Records from a dataset

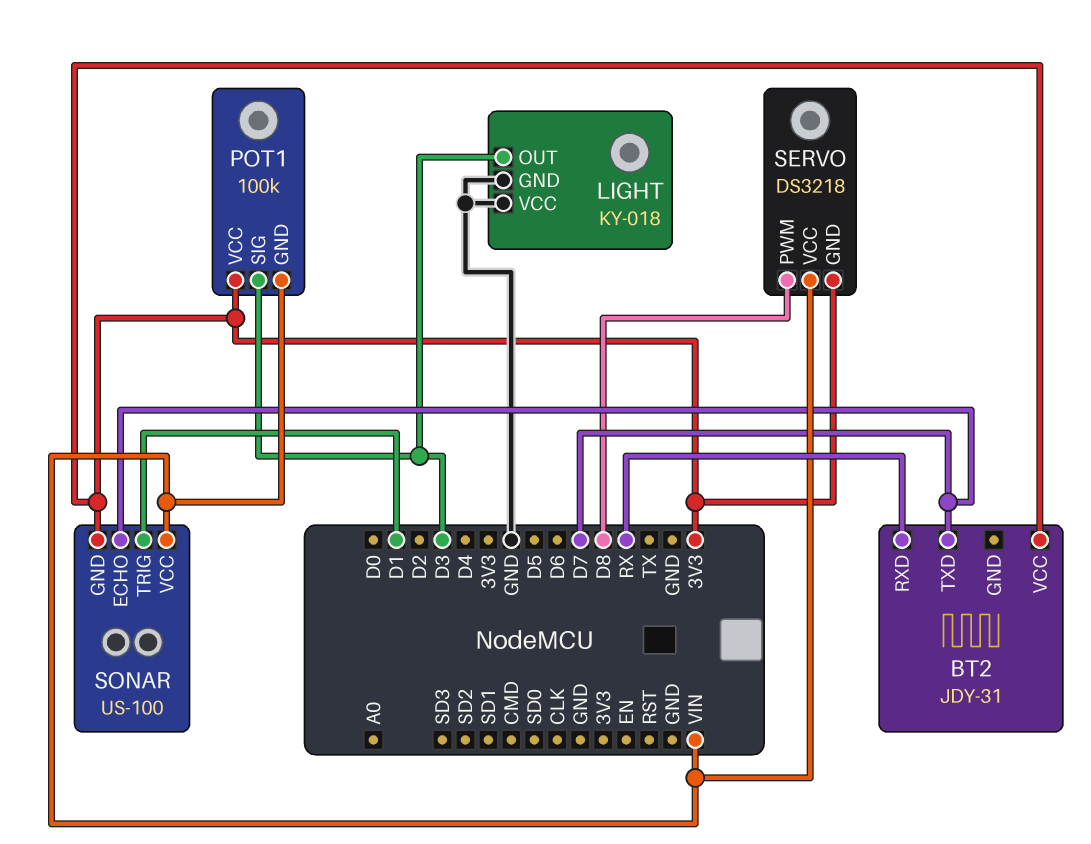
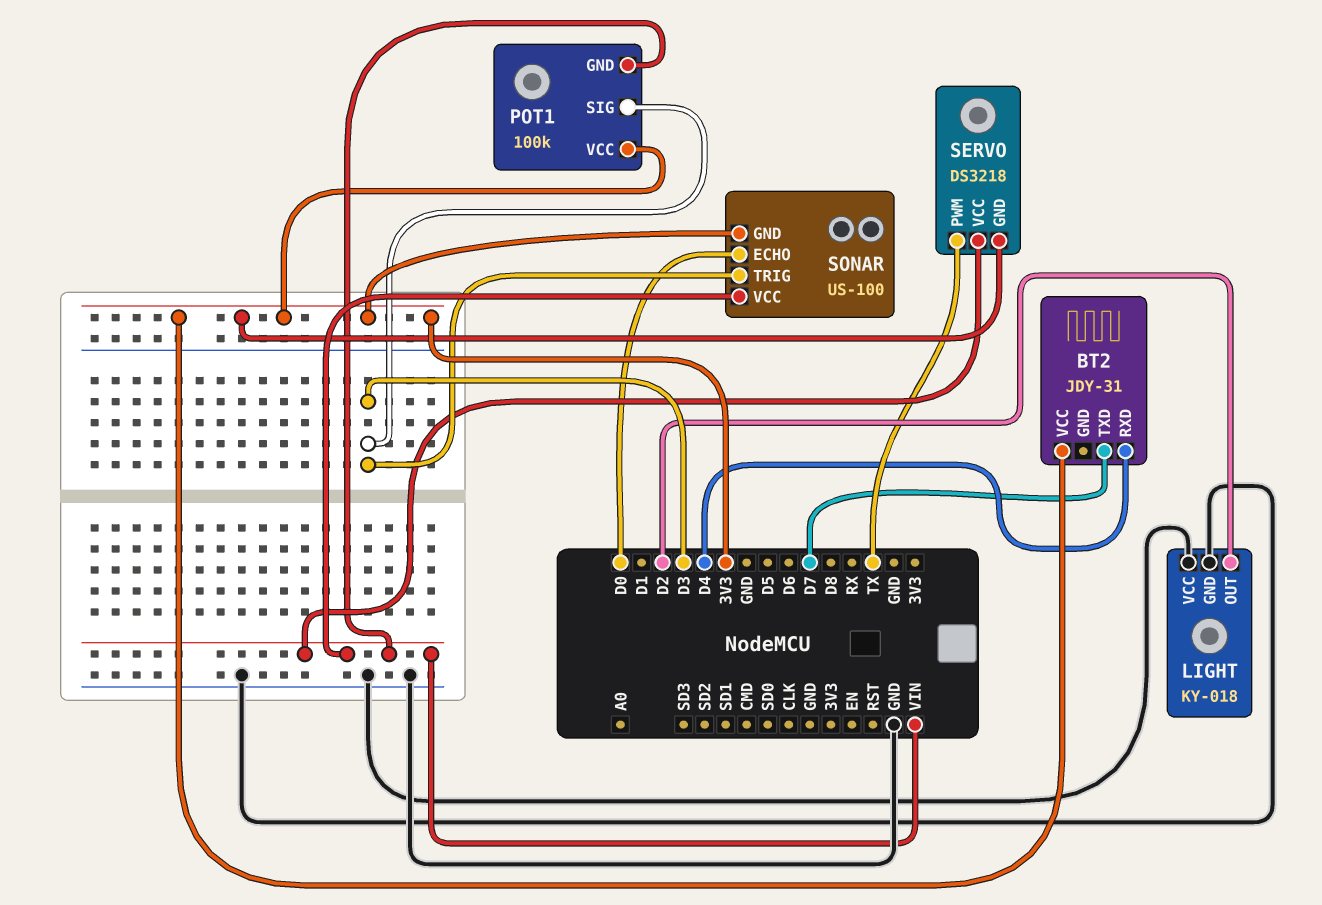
BT2 pin RXD: RX -> D4
LIGHT pin OUT: D3 -> D2
SERVO pin PWM: D8 -> TX
SONAR pin ECHO: D7 -> D0
SONAR pin TRIG: D1 -> D3

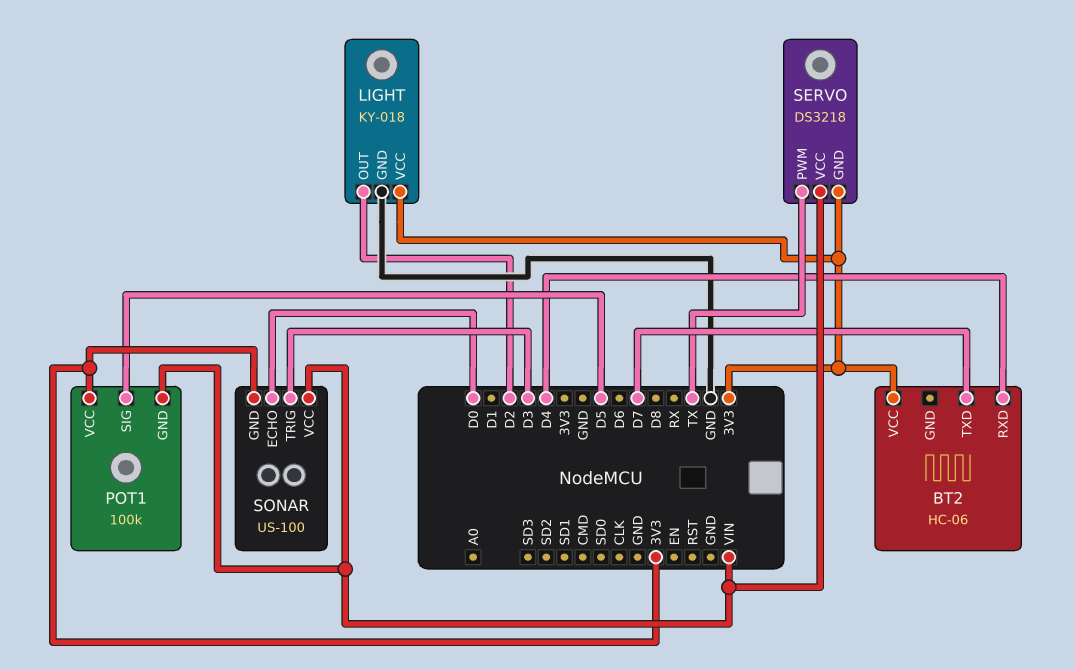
BT2: JDY-31 -> HC-06
LIGHT pin VCC: GND -> 3V3
POT1 pin SIG: D3 -> D5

TASK REQUIREMENTS :: In the records above, find every line containing the word "SONAR" and show it.

EXERCISE OUTPUT ::
SONAR pin ECHO: D7 -> D0
SONAR pin TRIG: D1 -> D3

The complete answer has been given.